Lines of data:
+===+
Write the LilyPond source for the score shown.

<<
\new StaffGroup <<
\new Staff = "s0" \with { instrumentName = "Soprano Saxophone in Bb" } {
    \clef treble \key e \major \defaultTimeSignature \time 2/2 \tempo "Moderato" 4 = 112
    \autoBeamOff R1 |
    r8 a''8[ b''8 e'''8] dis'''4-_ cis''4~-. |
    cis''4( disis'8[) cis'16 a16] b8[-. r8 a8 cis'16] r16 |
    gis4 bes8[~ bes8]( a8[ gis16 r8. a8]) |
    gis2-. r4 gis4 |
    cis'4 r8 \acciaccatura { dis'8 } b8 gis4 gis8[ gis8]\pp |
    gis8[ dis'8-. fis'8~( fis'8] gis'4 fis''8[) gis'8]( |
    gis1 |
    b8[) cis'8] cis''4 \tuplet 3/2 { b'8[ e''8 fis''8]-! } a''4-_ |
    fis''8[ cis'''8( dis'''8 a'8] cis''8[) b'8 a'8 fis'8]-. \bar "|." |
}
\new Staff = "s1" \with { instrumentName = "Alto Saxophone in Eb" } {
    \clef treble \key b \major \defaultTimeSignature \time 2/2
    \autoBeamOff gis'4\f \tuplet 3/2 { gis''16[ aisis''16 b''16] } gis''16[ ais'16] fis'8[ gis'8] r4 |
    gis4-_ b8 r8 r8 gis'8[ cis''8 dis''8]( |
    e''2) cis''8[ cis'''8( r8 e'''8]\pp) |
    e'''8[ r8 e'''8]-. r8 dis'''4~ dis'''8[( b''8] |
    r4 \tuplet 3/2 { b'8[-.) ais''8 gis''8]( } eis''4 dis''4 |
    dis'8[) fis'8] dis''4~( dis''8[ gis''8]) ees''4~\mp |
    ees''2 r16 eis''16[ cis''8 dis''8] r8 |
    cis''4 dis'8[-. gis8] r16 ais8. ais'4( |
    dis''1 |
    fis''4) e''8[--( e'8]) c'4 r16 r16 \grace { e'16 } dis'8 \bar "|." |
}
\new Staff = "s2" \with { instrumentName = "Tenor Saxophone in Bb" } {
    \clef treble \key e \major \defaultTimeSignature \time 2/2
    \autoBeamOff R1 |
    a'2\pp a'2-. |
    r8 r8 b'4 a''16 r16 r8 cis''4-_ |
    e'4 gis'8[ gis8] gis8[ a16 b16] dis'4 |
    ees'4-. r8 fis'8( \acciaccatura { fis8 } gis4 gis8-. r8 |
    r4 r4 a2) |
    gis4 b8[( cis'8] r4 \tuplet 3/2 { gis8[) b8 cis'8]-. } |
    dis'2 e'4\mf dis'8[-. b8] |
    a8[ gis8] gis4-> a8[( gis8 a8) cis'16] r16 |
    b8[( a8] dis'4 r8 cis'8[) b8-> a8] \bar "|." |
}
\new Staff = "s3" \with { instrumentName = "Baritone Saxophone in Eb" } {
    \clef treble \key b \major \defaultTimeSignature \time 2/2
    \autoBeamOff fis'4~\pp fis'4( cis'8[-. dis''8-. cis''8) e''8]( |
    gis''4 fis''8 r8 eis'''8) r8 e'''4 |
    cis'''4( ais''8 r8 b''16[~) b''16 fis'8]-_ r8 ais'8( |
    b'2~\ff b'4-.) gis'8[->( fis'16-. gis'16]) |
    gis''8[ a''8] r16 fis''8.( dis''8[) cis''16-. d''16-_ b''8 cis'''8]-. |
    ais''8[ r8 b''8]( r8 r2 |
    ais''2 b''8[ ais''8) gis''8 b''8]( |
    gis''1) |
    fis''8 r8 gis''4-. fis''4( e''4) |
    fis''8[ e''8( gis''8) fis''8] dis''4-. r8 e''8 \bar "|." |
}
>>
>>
+===+
▸ Required task
Count the lines above that contain the string "time". Give only the number.

▸ Final answer
4